For the records below, print the lines from the line with "(420, 254) = (652, 252): brown" through the line with "(425, 131) = (402, 152): pink battery -> none" exactly as written; include both end lines and exclude the rest.

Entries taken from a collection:
..............................

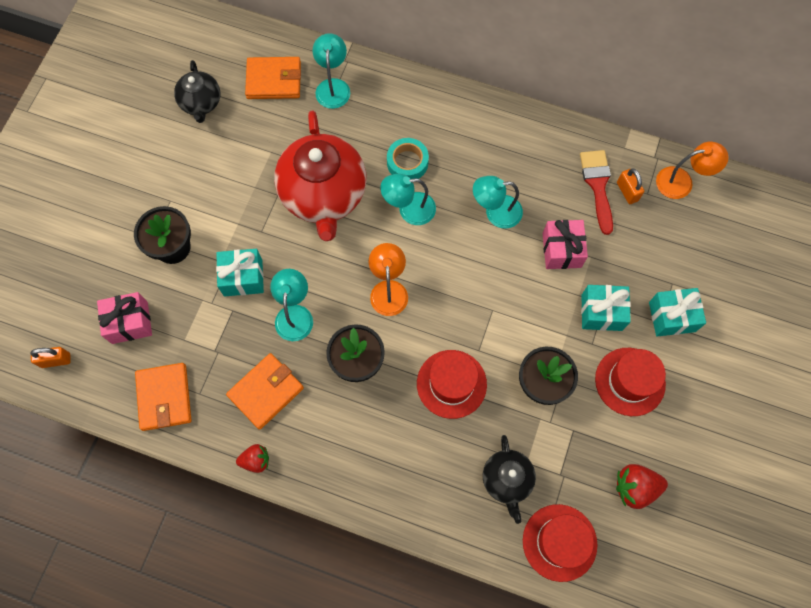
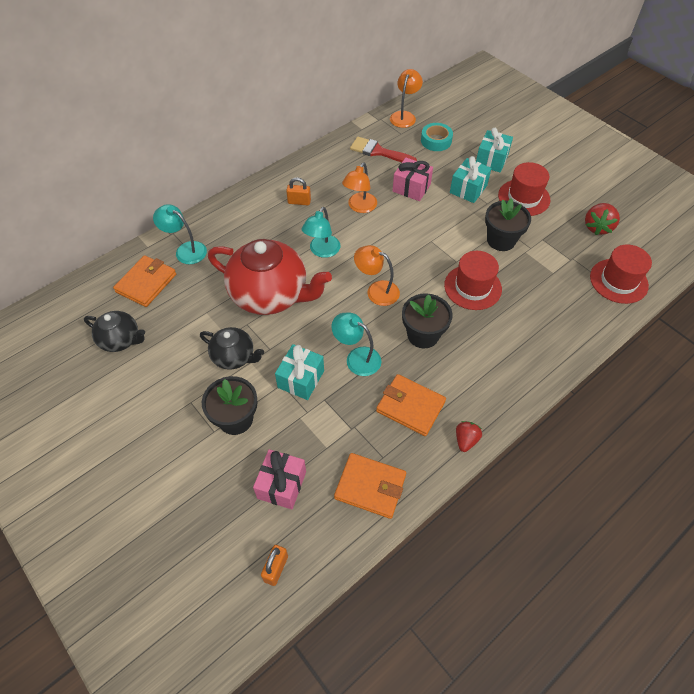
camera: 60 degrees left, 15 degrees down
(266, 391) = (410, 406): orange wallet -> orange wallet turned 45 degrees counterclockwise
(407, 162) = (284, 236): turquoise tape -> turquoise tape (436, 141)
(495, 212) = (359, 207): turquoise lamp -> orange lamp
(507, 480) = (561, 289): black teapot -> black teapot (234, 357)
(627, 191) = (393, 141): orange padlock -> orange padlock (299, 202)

..............................

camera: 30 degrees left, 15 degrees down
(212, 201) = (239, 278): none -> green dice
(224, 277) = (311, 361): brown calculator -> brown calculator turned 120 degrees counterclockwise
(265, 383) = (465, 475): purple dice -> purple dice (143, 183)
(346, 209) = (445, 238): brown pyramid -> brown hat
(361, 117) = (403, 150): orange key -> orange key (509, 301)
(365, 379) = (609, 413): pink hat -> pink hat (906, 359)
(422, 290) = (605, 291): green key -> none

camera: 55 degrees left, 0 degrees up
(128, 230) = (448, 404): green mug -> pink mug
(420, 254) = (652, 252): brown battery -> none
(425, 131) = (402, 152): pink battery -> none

..............................

§ WORKED SOLUTION
(420, 254) = (652, 252): brown battery -> none
(425, 131) = (402, 152): pink battery -> none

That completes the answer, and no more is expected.